- WHAT THE TASK REQUIRES: Although the data below contains pictures, please reproduce only its words, exactly.

- INFORMATION SUPPLIED:
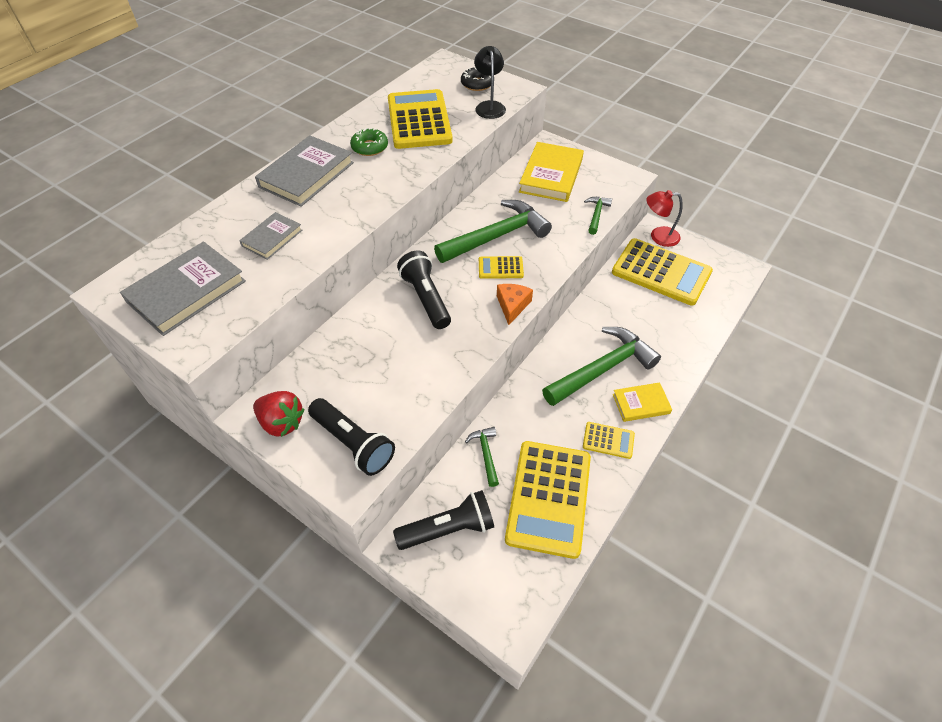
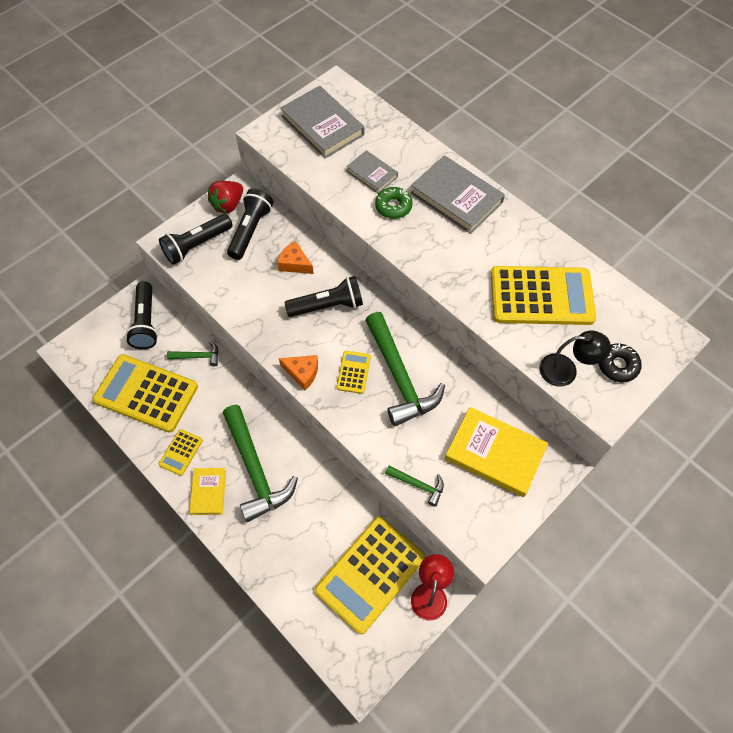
camera: 100 degrees right, 10 degrees up
(324, 389) = (250, 230): none -> black flashlight
(369, 147) = (495, 248): green donut -> green donut (393, 206)
(373, 335) = (295, 264): none -> orange cheese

- SOLUTION TO THE PROBLEM:
camera: 100 degrees right, 10 degrees up
(324, 389) = (250, 230): none -> black flashlight
(369, 147) = (495, 248): green donut -> green donut (393, 206)
(373, 335) = (295, 264): none -> orange cheese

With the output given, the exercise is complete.